Your task:
I'd ask you to write out the lines below exactly, with no images.

Data below:
-=-=-=-=-
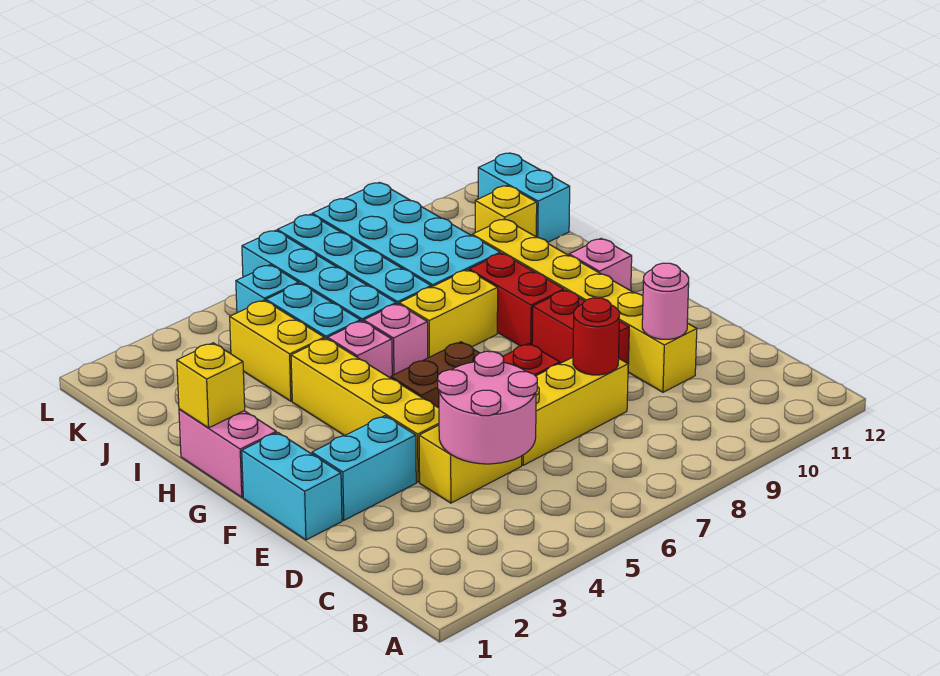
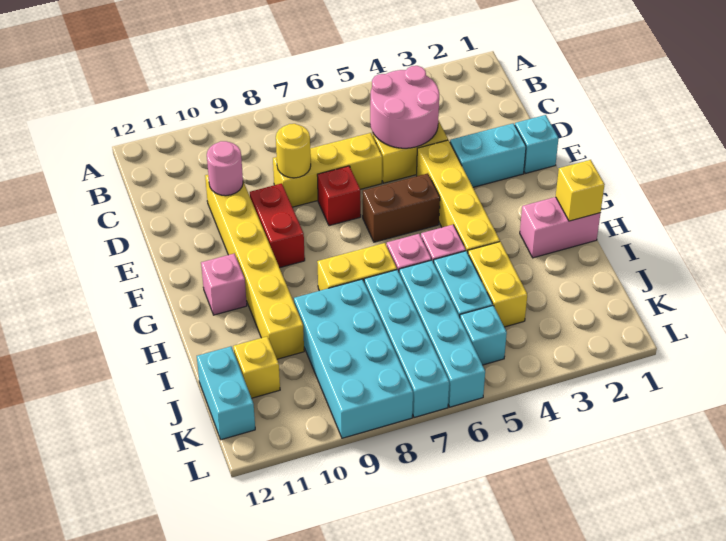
red round brick D8 level 2 -> yellow round brick D8 level 2
cyan brick E1:F1 level 1 -> cyan brick E1 level 1
pink brick G1:H1 level 1 -> pink brick H1:H2 level 1
red brick G9:H9 level 1 -> none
-=-=-=-=-
Reply to the task:
red round brick D8 level 2 -> yellow round brick D8 level 2
cyan brick E1:F1 level 1 -> cyan brick E1 level 1
pink brick G1:H1 level 1 -> pink brick H1:H2 level 1
red brick G9:H9 level 1 -> none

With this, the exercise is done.